Dataset content ->
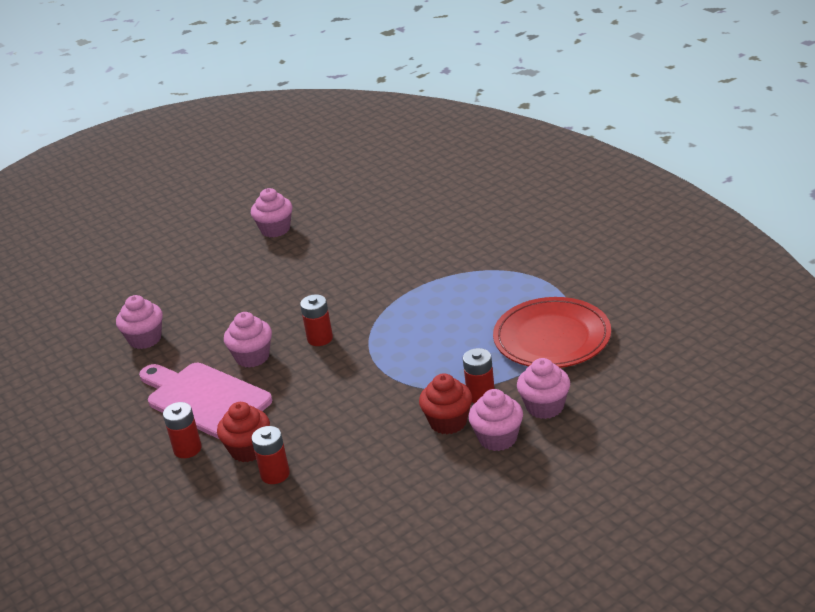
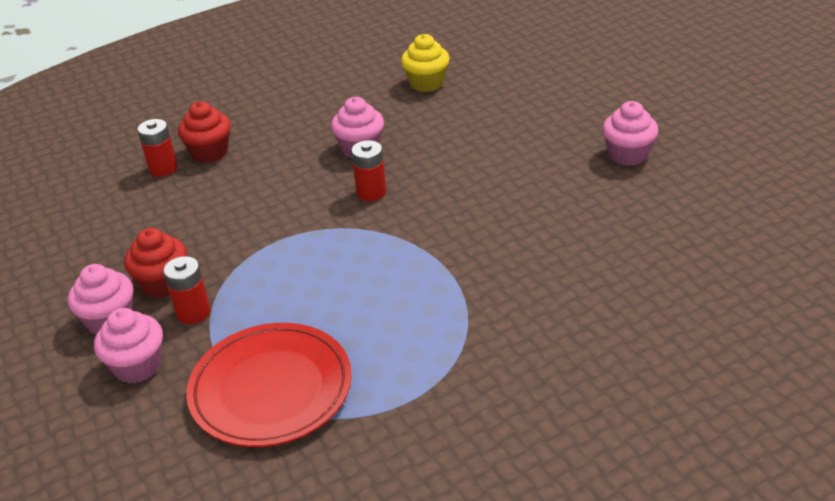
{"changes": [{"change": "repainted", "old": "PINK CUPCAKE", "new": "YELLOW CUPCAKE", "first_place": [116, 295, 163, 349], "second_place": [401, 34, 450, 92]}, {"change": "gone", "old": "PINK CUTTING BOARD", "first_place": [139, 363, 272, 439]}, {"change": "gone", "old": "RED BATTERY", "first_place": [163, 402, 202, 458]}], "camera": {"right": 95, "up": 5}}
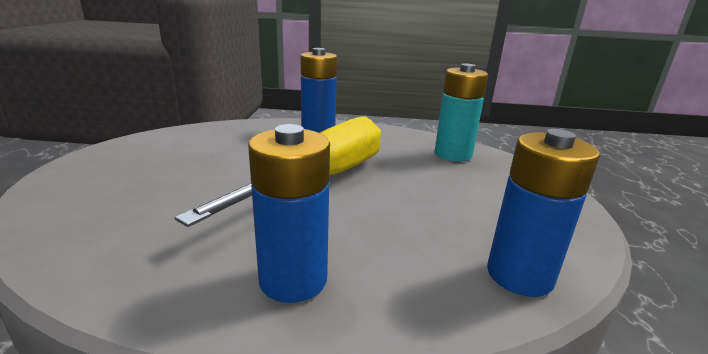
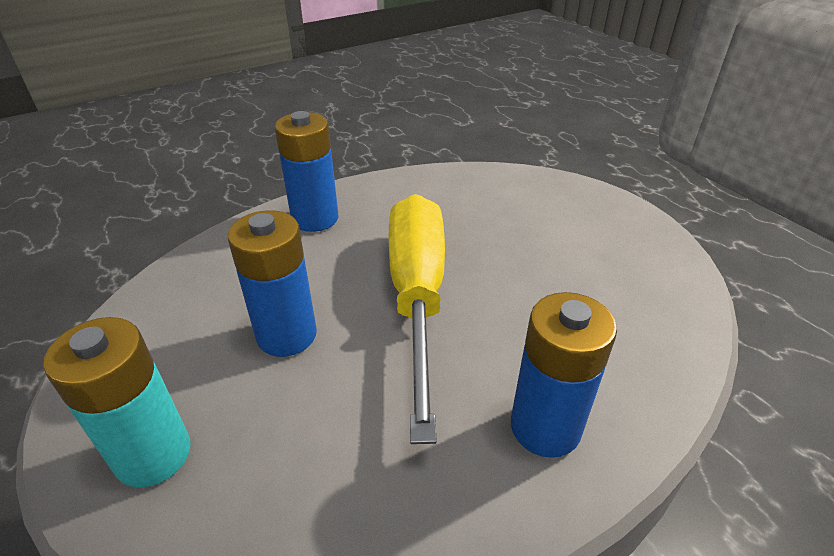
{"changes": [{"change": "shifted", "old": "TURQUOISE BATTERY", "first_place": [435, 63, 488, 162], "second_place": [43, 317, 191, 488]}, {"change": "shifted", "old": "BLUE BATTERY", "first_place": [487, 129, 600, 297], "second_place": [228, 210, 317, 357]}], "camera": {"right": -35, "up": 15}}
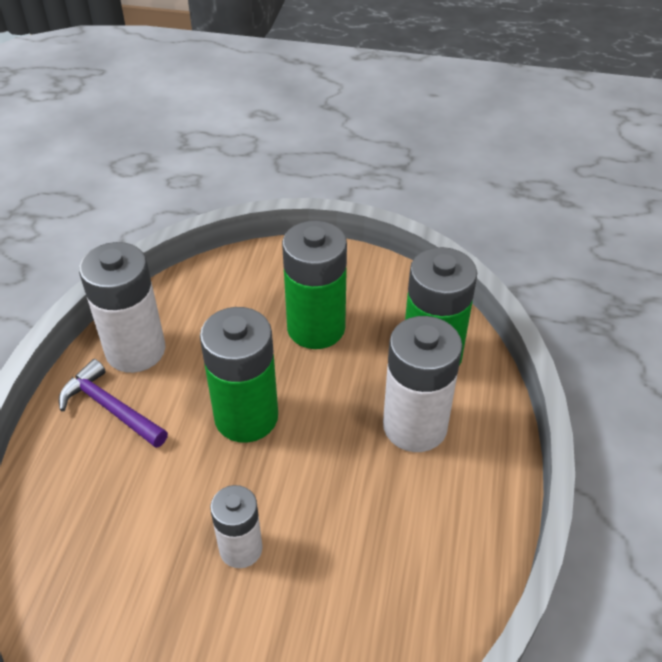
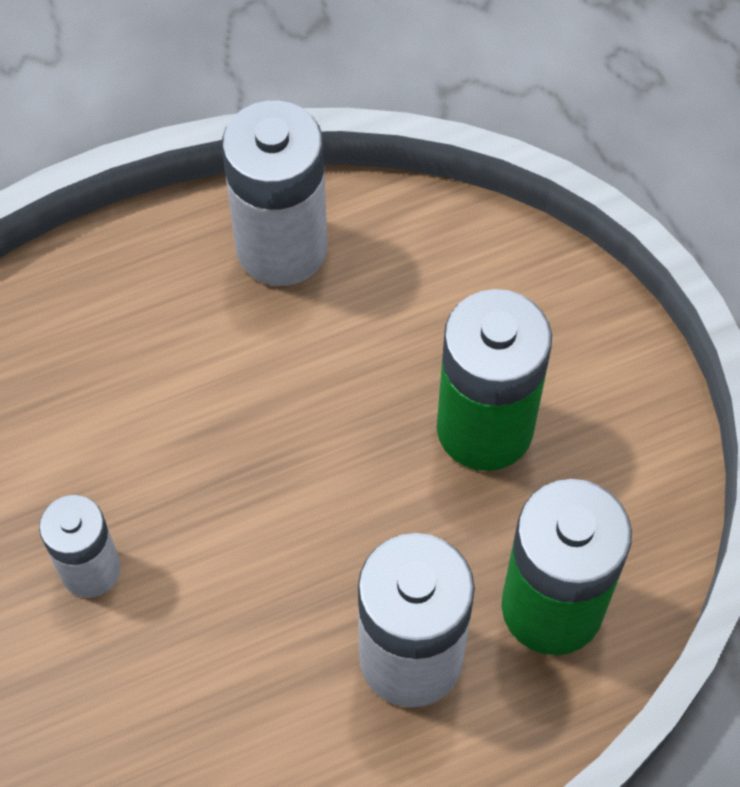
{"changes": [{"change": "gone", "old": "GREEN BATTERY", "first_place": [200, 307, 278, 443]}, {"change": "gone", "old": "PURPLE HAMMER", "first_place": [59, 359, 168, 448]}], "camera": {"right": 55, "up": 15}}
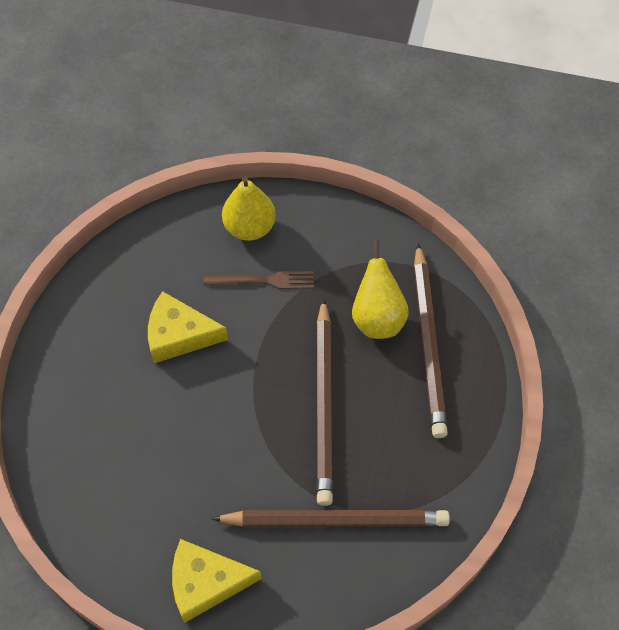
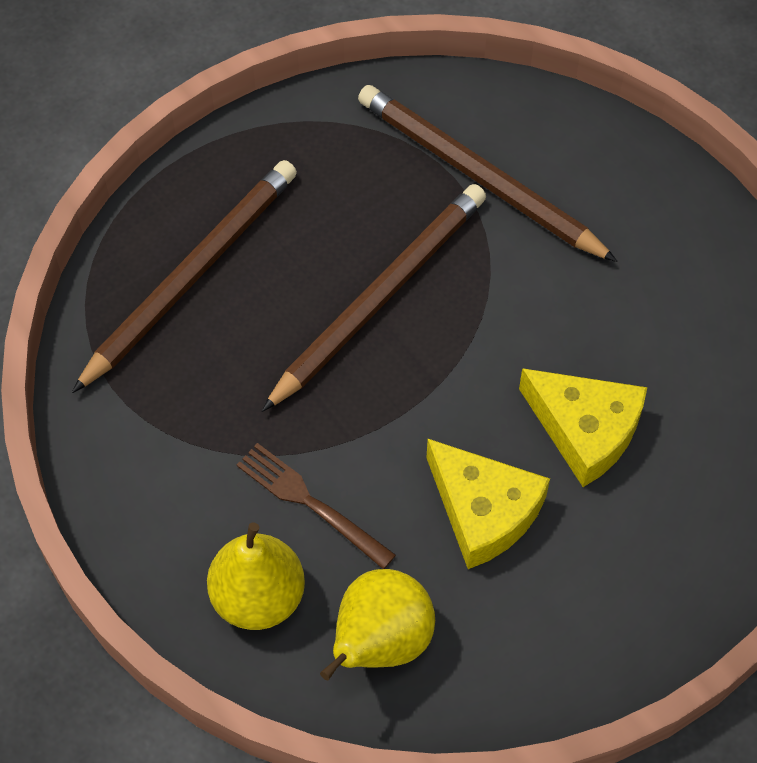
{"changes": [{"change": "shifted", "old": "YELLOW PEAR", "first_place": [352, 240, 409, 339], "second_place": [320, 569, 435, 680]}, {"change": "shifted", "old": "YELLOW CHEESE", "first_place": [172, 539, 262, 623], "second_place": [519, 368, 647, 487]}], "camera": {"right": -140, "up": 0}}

Your task -> Transcribe the material above in full. No picture is to be copied.

Result of this task ->
{"changes": [{"change": "repainted", "old": "PINK CUPCAKE", "new": "YELLOW CUPCAKE", "first_place": [116, 295, 163, 349], "second_place": [401, 34, 450, 92]}, {"change": "gone", "old": "PINK CUTTING BOARD", "first_place": [139, 363, 272, 439]}, {"change": "gone", "old": "RED BATTERY", "first_place": [163, 402, 202, 458]}], "camera": {"right": 95, "up": 5}}
{"changes": [{"change": "shifted", "old": "TURQUOISE BATTERY", "first_place": [435, 63, 488, 162], "second_place": [43, 317, 191, 488]}, {"change": "shifted", "old": "BLUE BATTERY", "first_place": [487, 129, 600, 297], "second_place": [228, 210, 317, 357]}], "camera": {"right": -35, "up": 15}}
{"changes": [{"change": "gone", "old": "GREEN BATTERY", "first_place": [200, 307, 278, 443]}, {"change": "gone", "old": "PURPLE HAMMER", "first_place": [59, 359, 168, 448]}], "camera": {"right": 55, "up": 15}}
{"changes": [{"change": "shifted", "old": "YELLOW PEAR", "first_place": [352, 240, 409, 339], "second_place": [320, 569, 435, 680]}, {"change": "shifted", "old": "YELLOW CHEESE", "first_place": [172, 539, 262, 623], "second_place": [519, 368, 647, 487]}], "camera": {"right": -140, "up": 0}}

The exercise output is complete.